# What you need to do
From the first line to the last, return the material exactly.

::: Exercise input :::

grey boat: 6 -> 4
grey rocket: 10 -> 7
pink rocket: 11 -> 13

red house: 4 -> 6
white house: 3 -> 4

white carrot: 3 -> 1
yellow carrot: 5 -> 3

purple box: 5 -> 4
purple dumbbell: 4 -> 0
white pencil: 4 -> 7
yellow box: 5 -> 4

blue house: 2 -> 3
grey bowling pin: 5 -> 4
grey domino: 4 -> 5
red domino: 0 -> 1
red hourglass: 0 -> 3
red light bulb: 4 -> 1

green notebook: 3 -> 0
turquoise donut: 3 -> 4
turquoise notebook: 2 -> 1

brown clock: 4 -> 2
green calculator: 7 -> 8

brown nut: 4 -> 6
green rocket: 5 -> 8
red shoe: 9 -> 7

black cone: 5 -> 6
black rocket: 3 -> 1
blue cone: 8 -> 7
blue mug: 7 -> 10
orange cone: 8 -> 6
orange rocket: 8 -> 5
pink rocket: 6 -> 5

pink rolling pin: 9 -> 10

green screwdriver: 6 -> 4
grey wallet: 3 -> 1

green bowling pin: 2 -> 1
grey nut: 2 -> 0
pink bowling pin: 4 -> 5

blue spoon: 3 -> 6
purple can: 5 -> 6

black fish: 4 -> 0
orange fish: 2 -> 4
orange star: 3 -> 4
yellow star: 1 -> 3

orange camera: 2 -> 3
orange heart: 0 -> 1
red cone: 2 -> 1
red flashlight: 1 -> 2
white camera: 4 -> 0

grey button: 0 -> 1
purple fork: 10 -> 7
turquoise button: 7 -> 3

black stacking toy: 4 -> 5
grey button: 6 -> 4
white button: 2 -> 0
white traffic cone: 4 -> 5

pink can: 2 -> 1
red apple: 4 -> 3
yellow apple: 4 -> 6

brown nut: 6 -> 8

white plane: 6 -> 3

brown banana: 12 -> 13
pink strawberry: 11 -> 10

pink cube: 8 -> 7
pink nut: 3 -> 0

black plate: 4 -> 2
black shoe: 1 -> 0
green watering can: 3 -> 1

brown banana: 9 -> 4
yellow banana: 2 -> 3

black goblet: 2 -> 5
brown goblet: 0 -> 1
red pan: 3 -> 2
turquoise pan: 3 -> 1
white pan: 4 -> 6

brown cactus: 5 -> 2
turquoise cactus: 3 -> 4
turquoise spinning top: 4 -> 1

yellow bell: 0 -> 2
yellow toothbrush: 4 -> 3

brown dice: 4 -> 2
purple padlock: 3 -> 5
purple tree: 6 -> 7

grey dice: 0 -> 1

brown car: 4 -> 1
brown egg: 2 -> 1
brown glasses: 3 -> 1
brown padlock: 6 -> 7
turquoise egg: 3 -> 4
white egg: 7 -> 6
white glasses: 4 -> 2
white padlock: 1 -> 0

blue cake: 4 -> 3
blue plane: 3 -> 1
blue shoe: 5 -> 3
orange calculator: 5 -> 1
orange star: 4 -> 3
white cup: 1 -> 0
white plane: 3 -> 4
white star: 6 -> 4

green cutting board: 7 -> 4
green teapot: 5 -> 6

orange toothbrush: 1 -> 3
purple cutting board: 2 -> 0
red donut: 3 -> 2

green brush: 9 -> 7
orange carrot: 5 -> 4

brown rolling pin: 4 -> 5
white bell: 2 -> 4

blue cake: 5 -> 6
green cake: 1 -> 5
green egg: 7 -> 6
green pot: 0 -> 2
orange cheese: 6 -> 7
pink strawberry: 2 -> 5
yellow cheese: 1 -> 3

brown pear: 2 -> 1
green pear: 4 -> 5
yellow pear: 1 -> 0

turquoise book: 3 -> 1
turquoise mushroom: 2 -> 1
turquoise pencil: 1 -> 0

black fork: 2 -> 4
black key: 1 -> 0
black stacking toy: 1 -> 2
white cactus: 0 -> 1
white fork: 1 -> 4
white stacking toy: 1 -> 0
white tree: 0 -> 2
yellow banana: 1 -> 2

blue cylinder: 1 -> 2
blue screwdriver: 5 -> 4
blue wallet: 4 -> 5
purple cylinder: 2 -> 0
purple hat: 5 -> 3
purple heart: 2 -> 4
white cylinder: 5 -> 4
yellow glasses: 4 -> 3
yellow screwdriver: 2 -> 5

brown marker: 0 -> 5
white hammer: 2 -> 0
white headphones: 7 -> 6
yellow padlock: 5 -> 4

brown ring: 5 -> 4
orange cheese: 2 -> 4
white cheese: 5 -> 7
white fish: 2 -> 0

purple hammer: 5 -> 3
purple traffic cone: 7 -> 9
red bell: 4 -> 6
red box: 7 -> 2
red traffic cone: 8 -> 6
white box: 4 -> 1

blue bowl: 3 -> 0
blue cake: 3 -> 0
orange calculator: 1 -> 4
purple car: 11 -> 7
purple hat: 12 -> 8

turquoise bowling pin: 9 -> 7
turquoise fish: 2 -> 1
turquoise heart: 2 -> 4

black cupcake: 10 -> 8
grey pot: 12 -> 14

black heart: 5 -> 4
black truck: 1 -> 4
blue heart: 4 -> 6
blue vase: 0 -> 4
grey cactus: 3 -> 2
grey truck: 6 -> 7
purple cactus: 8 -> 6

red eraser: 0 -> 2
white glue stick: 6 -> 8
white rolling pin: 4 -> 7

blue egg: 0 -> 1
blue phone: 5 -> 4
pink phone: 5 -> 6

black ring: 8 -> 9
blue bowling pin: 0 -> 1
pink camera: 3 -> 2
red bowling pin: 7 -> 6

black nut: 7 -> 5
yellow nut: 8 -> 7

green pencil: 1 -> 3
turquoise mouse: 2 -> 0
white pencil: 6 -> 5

:::

# Reply to the task
grey boat: 6 -> 4
grey rocket: 10 -> 7
pink rocket: 11 -> 13

red house: 4 -> 6
white house: 3 -> 4

white carrot: 3 -> 1
yellow carrot: 5 -> 3

purple box: 5 -> 4
purple dumbbell: 4 -> 0
white pencil: 4 -> 7
yellow box: 5 -> 4

blue house: 2 -> 3
grey bowling pin: 5 -> 4
grey domino: 4 -> 5
red domino: 0 -> 1
red hourglass: 0 -> 3
red light bulb: 4 -> 1

green notebook: 3 -> 0
turquoise donut: 3 -> 4
turquoise notebook: 2 -> 1

brown clock: 4 -> 2
green calculator: 7 -> 8

brown nut: 4 -> 6
green rocket: 5 -> 8
red shoe: 9 -> 7

black cone: 5 -> 6
black rocket: 3 -> 1
blue cone: 8 -> 7
blue mug: 7 -> 10
orange cone: 8 -> 6
orange rocket: 8 -> 5
pink rocket: 6 -> 5

pink rolling pin: 9 -> 10

green screwdriver: 6 -> 4
grey wallet: 3 -> 1

green bowling pin: 2 -> 1
grey nut: 2 -> 0
pink bowling pin: 4 -> 5

blue spoon: 3 -> 6
purple can: 5 -> 6

black fish: 4 -> 0
orange fish: 2 -> 4
orange star: 3 -> 4
yellow star: 1 -> 3

orange camera: 2 -> 3
orange heart: 0 -> 1
red cone: 2 -> 1
red flashlight: 1 -> 2
white camera: 4 -> 0

grey button: 0 -> 1
purple fork: 10 -> 7
turquoise button: 7 -> 3

black stacking toy: 4 -> 5
grey button: 6 -> 4
white button: 2 -> 0
white traffic cone: 4 -> 5

pink can: 2 -> 1
red apple: 4 -> 3
yellow apple: 4 -> 6

brown nut: 6 -> 8

white plane: 6 -> 3

brown banana: 12 -> 13
pink strawberry: 11 -> 10

pink cube: 8 -> 7
pink nut: 3 -> 0

black plate: 4 -> 2
black shoe: 1 -> 0
green watering can: 3 -> 1

brown banana: 9 -> 4
yellow banana: 2 -> 3

black goblet: 2 -> 5
brown goblet: 0 -> 1
red pan: 3 -> 2
turquoise pan: 3 -> 1
white pan: 4 -> 6

brown cactus: 5 -> 2
turquoise cactus: 3 -> 4
turquoise spinning top: 4 -> 1

yellow bell: 0 -> 2
yellow toothbrush: 4 -> 3

brown dice: 4 -> 2
purple padlock: 3 -> 5
purple tree: 6 -> 7

grey dice: 0 -> 1

brown car: 4 -> 1
brown egg: 2 -> 1
brown glasses: 3 -> 1
brown padlock: 6 -> 7
turquoise egg: 3 -> 4
white egg: 7 -> 6
white glasses: 4 -> 2
white padlock: 1 -> 0

blue cake: 4 -> 3
blue plane: 3 -> 1
blue shoe: 5 -> 3
orange calculator: 5 -> 1
orange star: 4 -> 3
white cup: 1 -> 0
white plane: 3 -> 4
white star: 6 -> 4

green cutting board: 7 -> 4
green teapot: 5 -> 6

orange toothbrush: 1 -> 3
purple cutting board: 2 -> 0
red donut: 3 -> 2

green brush: 9 -> 7
orange carrot: 5 -> 4

brown rolling pin: 4 -> 5
white bell: 2 -> 4

blue cake: 5 -> 6
green cake: 1 -> 5
green egg: 7 -> 6
green pot: 0 -> 2
orange cheese: 6 -> 7
pink strawberry: 2 -> 5
yellow cheese: 1 -> 3

brown pear: 2 -> 1
green pear: 4 -> 5
yellow pear: 1 -> 0

turquoise book: 3 -> 1
turquoise mushroom: 2 -> 1
turquoise pencil: 1 -> 0

black fork: 2 -> 4
black key: 1 -> 0
black stacking toy: 1 -> 2
white cactus: 0 -> 1
white fork: 1 -> 4
white stacking toy: 1 -> 0
white tree: 0 -> 2
yellow banana: 1 -> 2

blue cylinder: 1 -> 2
blue screwdriver: 5 -> 4
blue wallet: 4 -> 5
purple cylinder: 2 -> 0
purple hat: 5 -> 3
purple heart: 2 -> 4
white cylinder: 5 -> 4
yellow glasses: 4 -> 3
yellow screwdriver: 2 -> 5

brown marker: 0 -> 5
white hammer: 2 -> 0
white headphones: 7 -> 6
yellow padlock: 5 -> 4

brown ring: 5 -> 4
orange cheese: 2 -> 4
white cheese: 5 -> 7
white fish: 2 -> 0

purple hammer: 5 -> 3
purple traffic cone: 7 -> 9
red bell: 4 -> 6
red box: 7 -> 2
red traffic cone: 8 -> 6
white box: 4 -> 1

blue bowl: 3 -> 0
blue cake: 3 -> 0
orange calculator: 1 -> 4
purple car: 11 -> 7
purple hat: 12 -> 8

turquoise bowling pin: 9 -> 7
turquoise fish: 2 -> 1
turquoise heart: 2 -> 4

black cupcake: 10 -> 8
grey pot: 12 -> 14

black heart: 5 -> 4
black truck: 1 -> 4
blue heart: 4 -> 6
blue vase: 0 -> 4
grey cactus: 3 -> 2
grey truck: 6 -> 7
purple cactus: 8 -> 6

red eraser: 0 -> 2
white glue stick: 6 -> 8
white rolling pin: 4 -> 7

blue egg: 0 -> 1
blue phone: 5 -> 4
pink phone: 5 -> 6

black ring: 8 -> 9
blue bowling pin: 0 -> 1
pink camera: 3 -> 2
red bowling pin: 7 -> 6

black nut: 7 -> 5
yellow nut: 8 -> 7

green pencil: 1 -> 3
turquoise mouse: 2 -> 0
white pencil: 6 -> 5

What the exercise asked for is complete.